TASK BRIEF | Reproduce all of the entries character for character, while leaving out any pictures they contain.

DATA SUPPLIED |

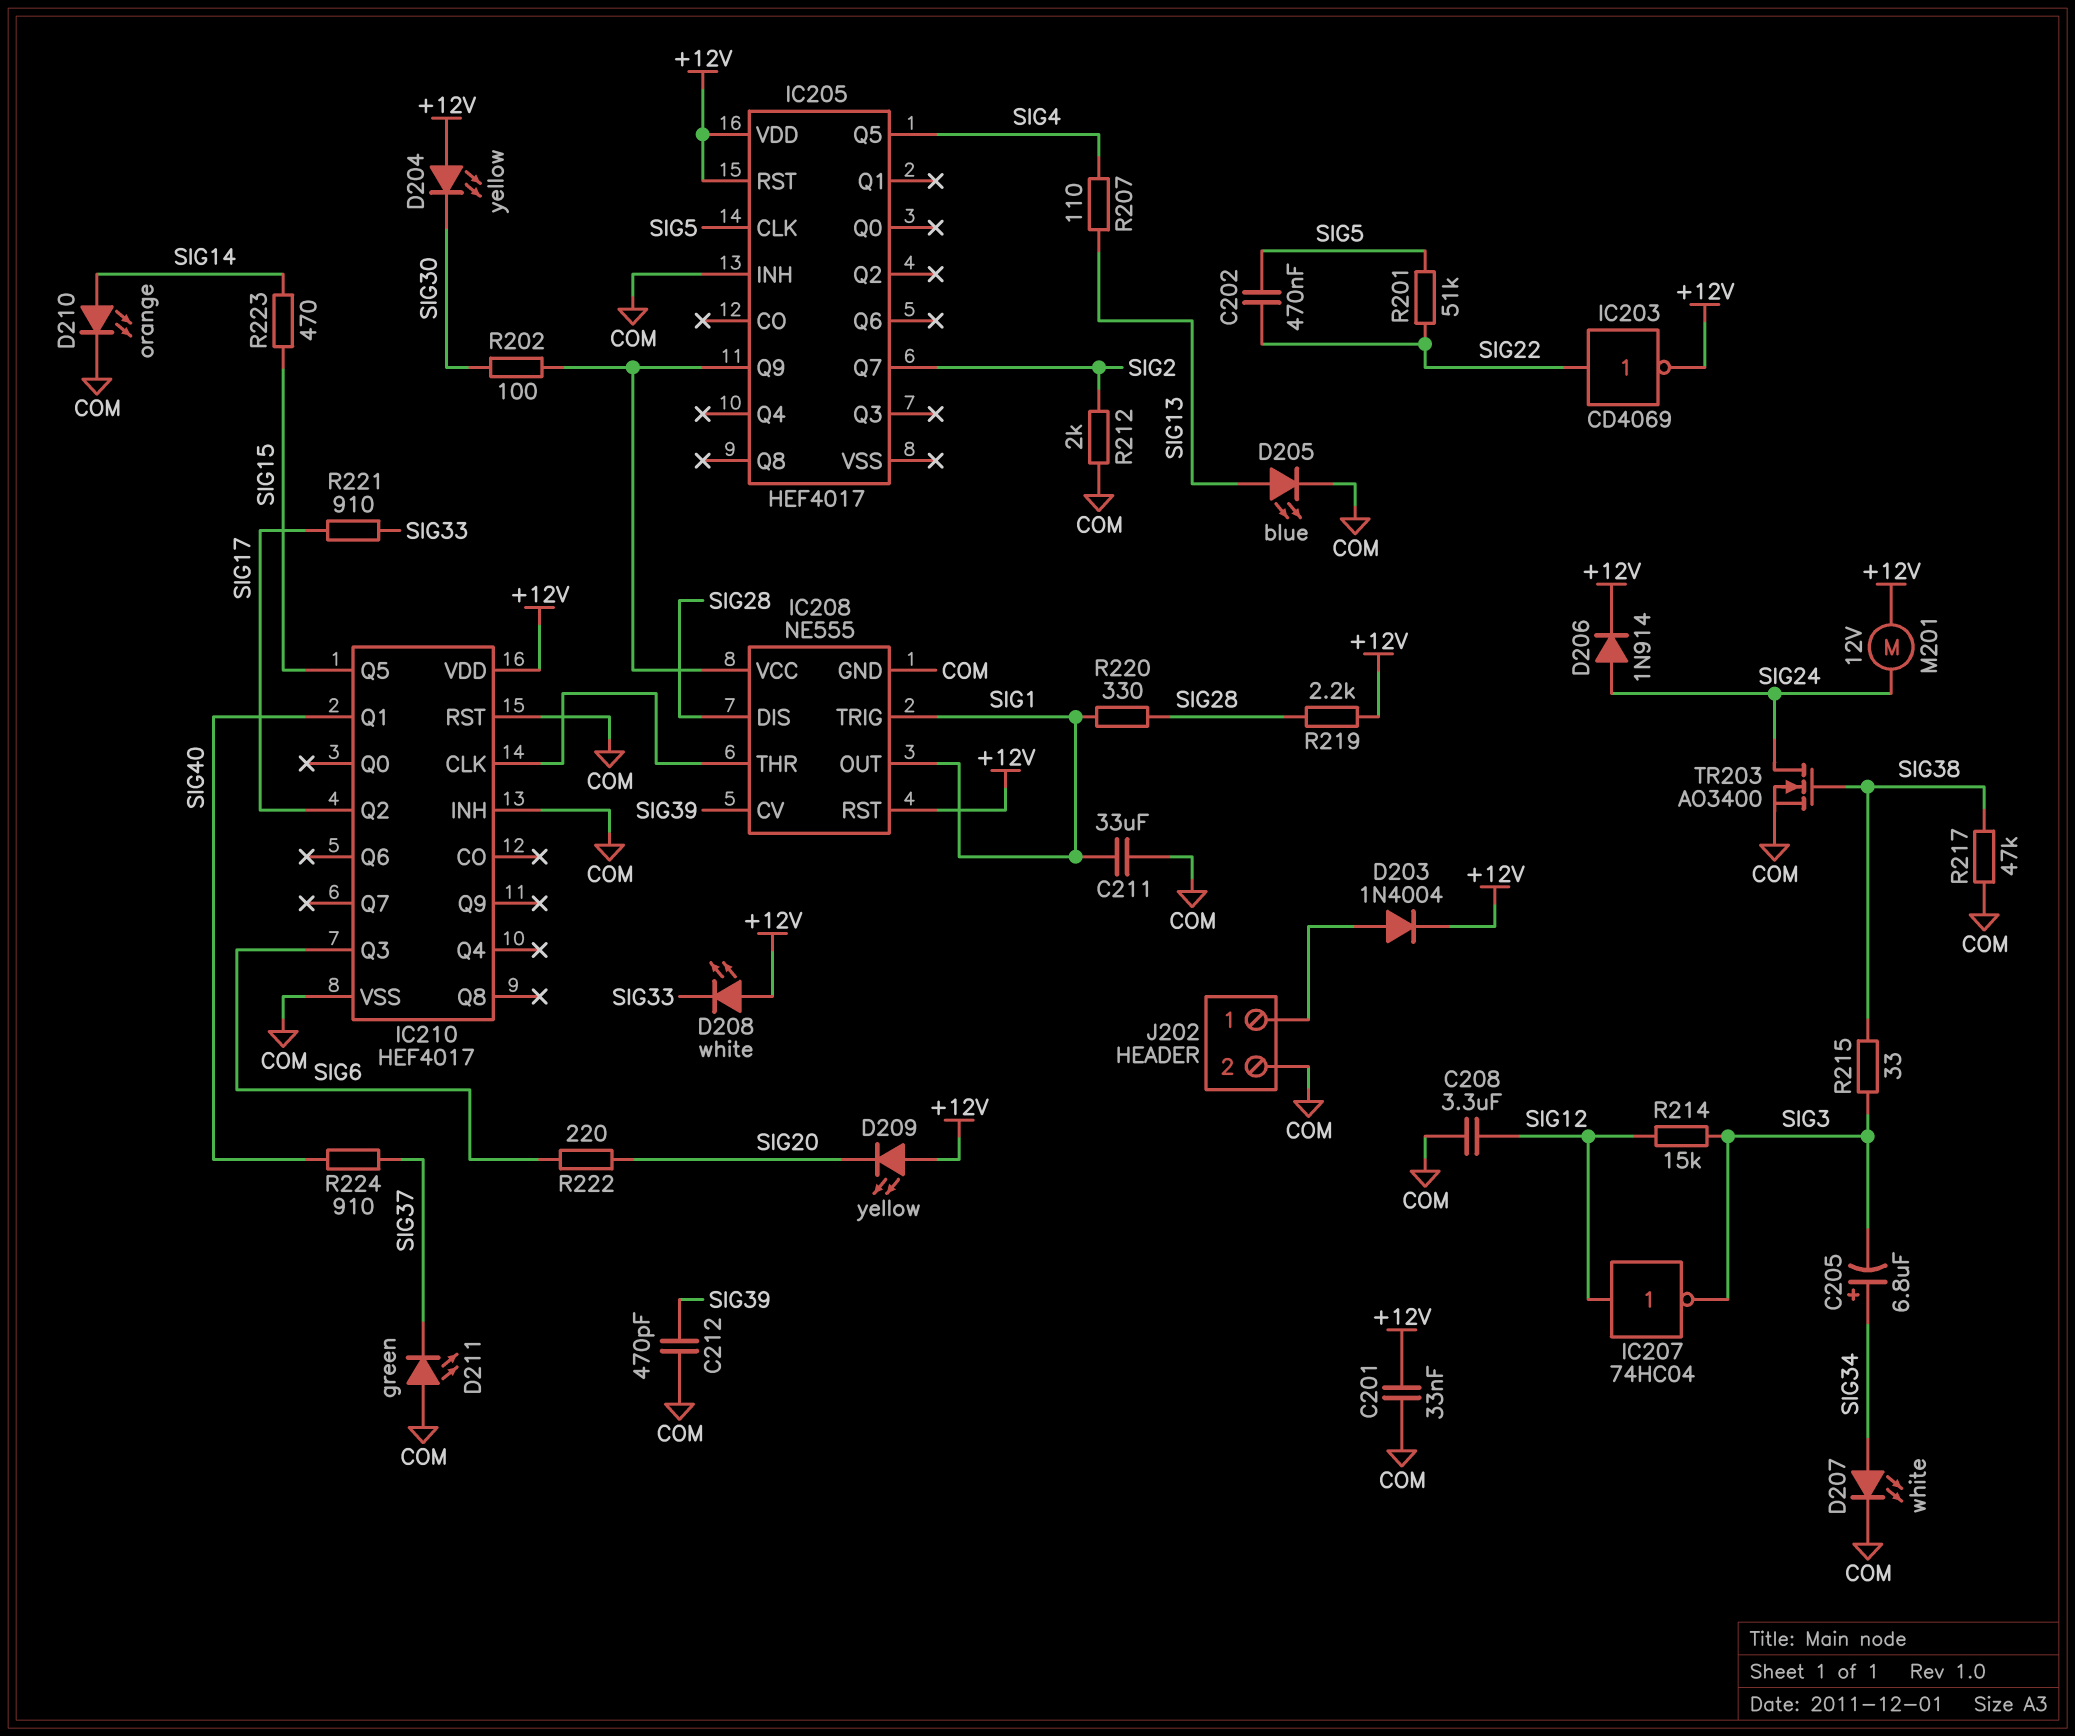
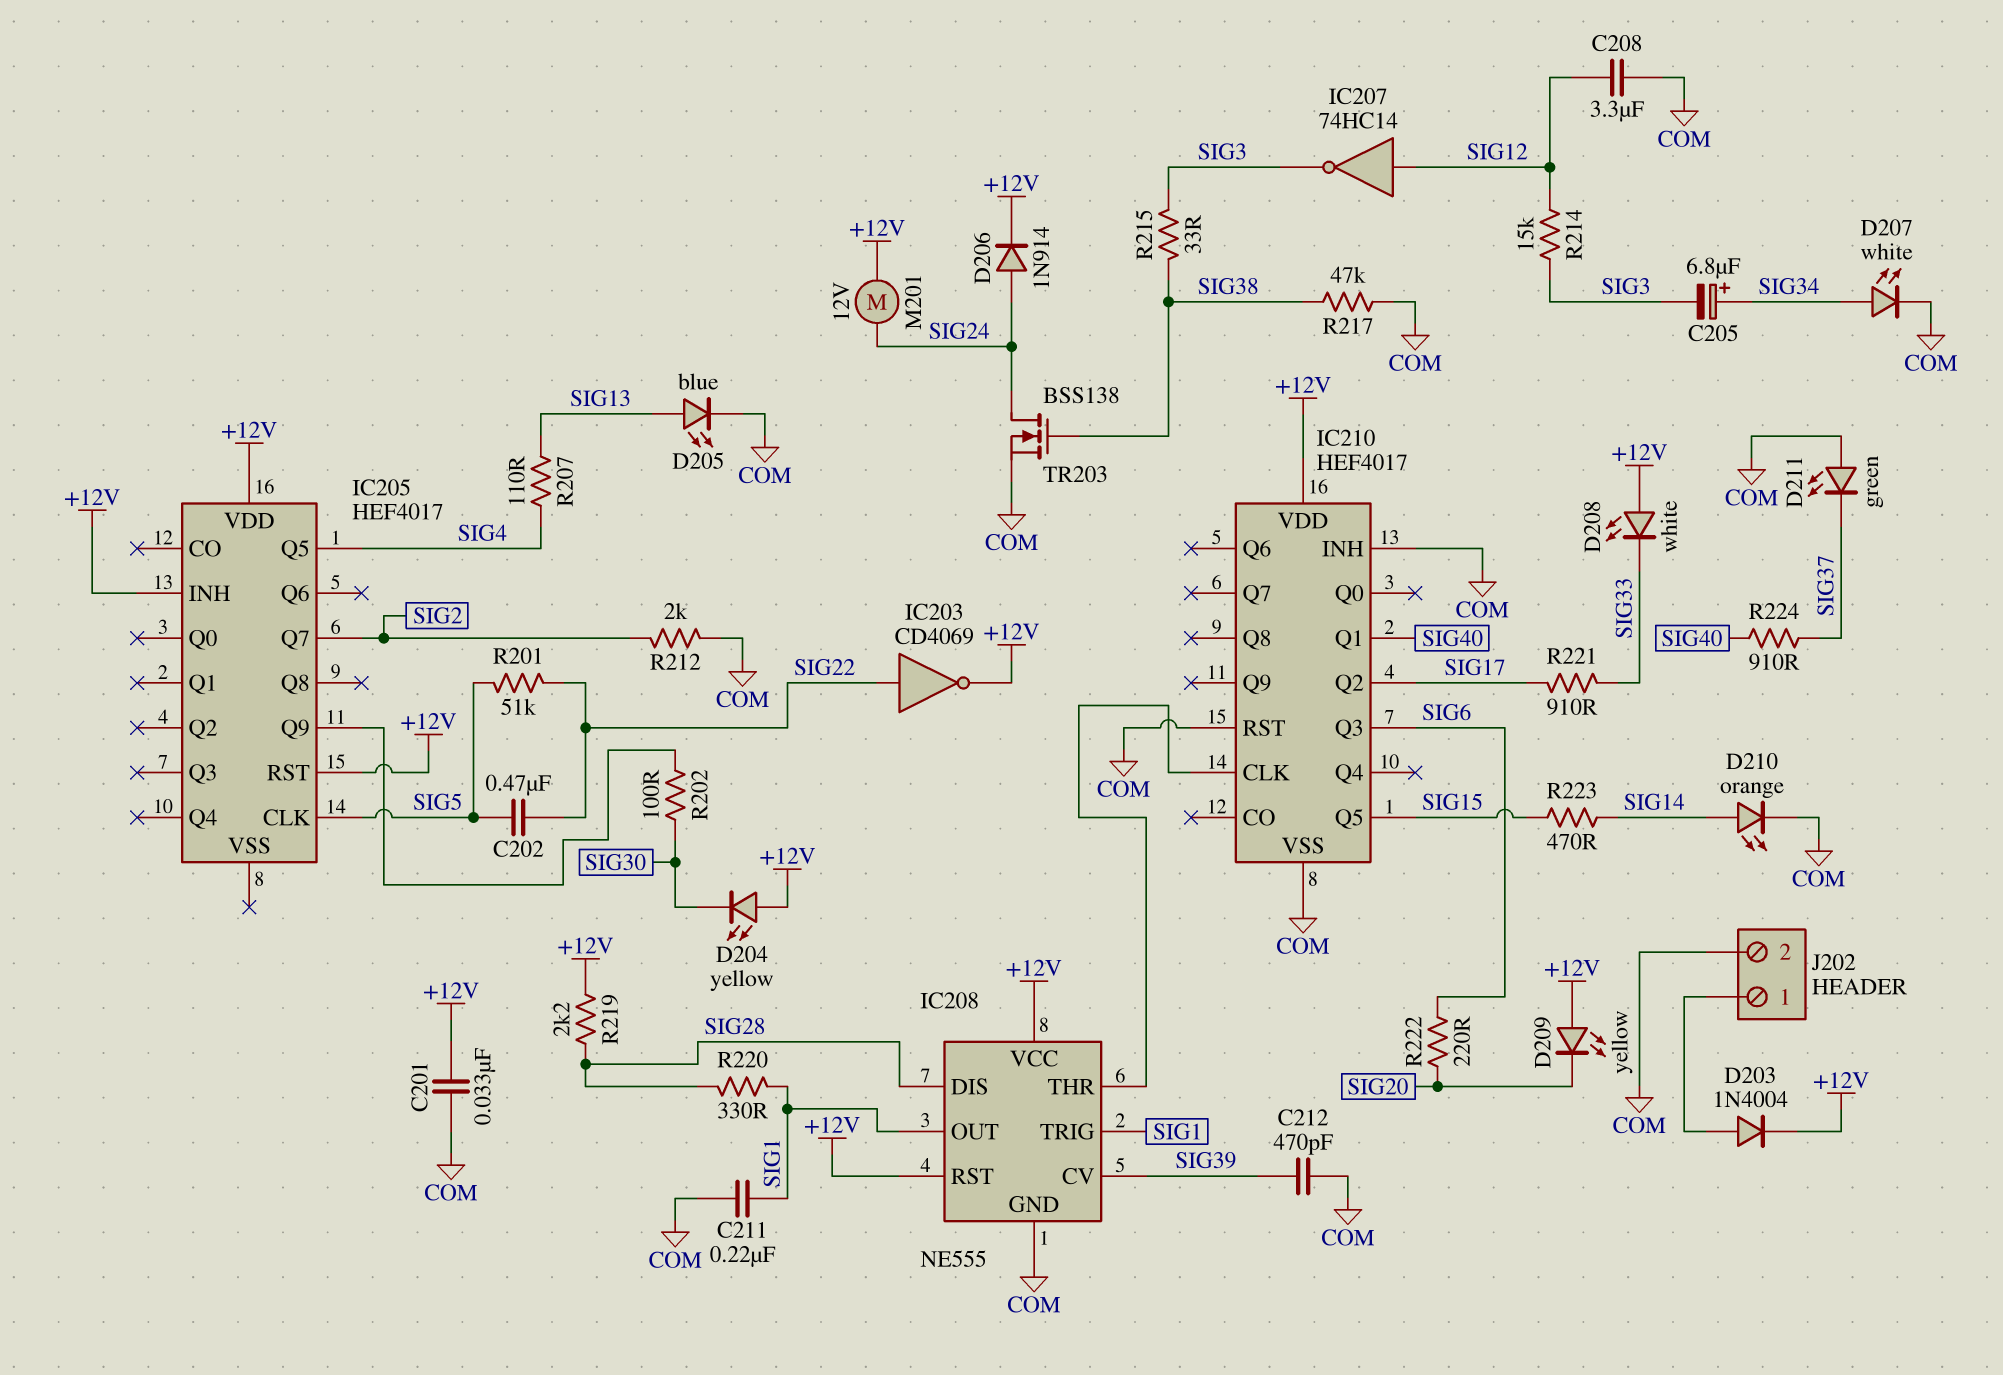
C211: 33uF (COM, SIG1) -> 220nF (COM, SIG1)
IC205 pin INH: COM -> +12V
IC207: NOT 74HC04 (in SIG12, out SIG3) -> NOT 74HC14 (in SIG12, out SIG3)
IC208 pin VCC: IC205/Q9 -> +12V
TR203: NMOS AO3400 (G SIG38, D SIG24, S COM) -> NMOS BSS138 (G SIG38, D SIG24, S COM)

FINISHED EXERCISE |
C211: 33uF (COM, SIG1) -> 220nF (COM, SIG1)
IC205 pin INH: COM -> +12V
IC207: NOT 74HC04 (in SIG12, out SIG3) -> NOT 74HC14 (in SIG12, out SIG3)
IC208 pin VCC: IC205/Q9 -> +12V
TR203: NMOS AO3400 (G SIG38, D SIG24, S COM) -> NMOS BSS138 (G SIG38, D SIG24, S COM)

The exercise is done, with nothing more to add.